Instructions for the task :: Go through the data below and return each line where the string "purple" occurs.

Study material ::
┌──

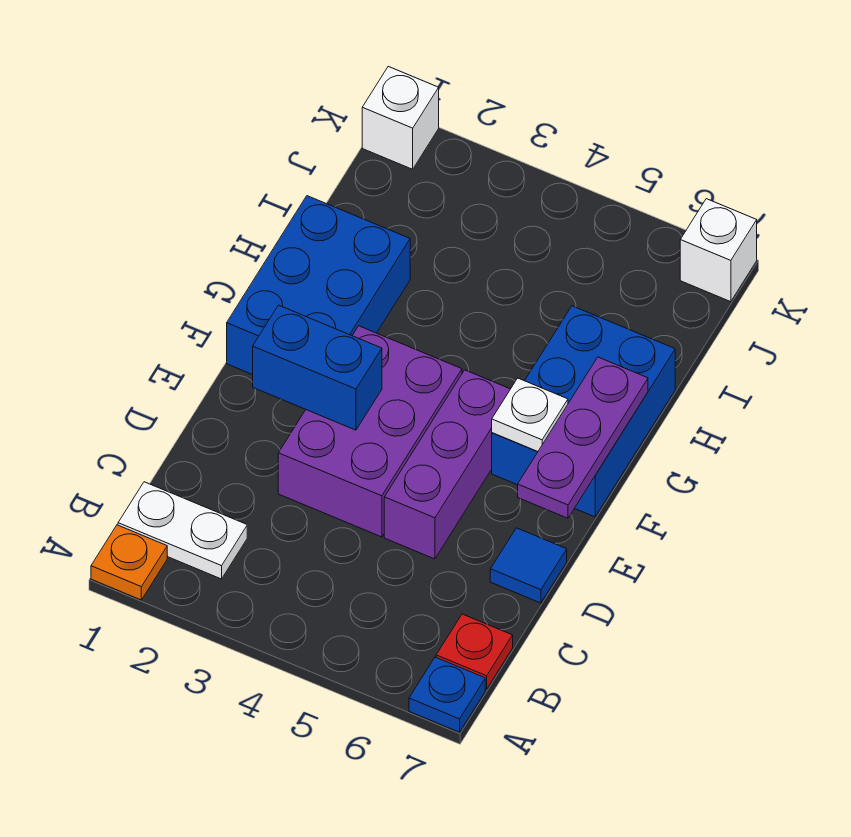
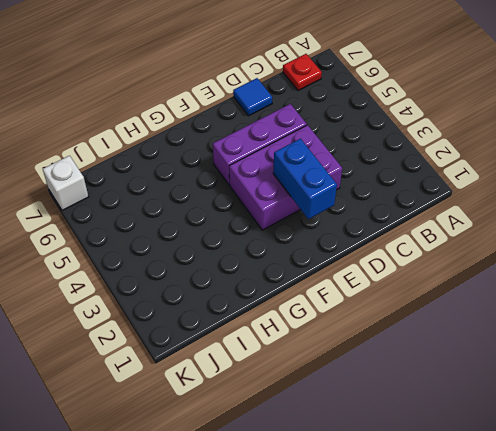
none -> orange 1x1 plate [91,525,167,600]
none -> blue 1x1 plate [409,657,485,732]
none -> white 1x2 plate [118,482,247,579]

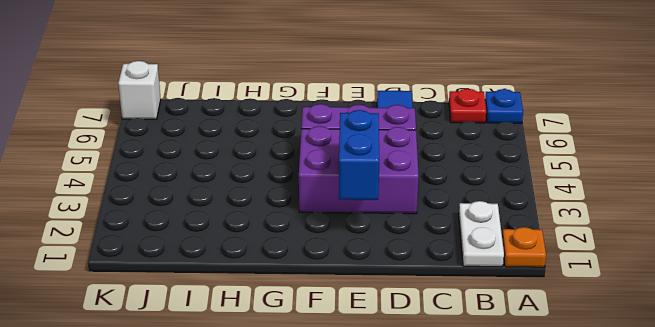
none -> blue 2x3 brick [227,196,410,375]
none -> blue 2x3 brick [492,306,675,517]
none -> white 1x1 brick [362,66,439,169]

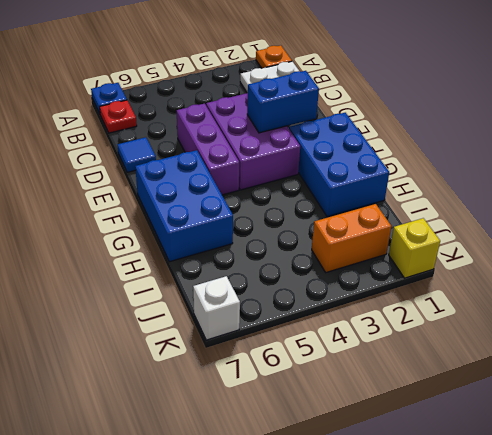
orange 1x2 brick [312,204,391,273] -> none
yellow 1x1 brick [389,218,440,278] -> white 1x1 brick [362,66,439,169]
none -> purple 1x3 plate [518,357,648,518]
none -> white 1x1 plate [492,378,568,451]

└──
┌──

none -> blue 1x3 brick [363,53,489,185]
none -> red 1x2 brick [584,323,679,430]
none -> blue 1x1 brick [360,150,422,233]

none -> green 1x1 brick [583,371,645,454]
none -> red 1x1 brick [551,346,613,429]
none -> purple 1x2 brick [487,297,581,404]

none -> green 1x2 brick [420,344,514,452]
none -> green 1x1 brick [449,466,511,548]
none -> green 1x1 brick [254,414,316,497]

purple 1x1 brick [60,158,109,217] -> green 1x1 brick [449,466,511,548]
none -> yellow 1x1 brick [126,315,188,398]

└──
┌──

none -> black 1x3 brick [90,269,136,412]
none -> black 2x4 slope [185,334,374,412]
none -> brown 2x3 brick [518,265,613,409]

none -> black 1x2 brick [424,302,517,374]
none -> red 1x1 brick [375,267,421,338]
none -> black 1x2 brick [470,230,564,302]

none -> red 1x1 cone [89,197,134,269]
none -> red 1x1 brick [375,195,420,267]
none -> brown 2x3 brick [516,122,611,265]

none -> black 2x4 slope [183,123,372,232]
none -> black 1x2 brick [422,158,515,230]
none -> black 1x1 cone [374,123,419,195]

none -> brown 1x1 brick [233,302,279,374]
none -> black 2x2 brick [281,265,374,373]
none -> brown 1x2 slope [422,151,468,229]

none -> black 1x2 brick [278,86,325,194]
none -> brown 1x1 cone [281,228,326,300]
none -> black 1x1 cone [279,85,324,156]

└──

Solution for this task ::
none -> purple 1x3 plate [518,357,648,518]
none -> purple 1x2 brick [487,297,581,404]
purple 1x1 brick [60,158,109,217] -> green 1x1 brick [449,466,511,548]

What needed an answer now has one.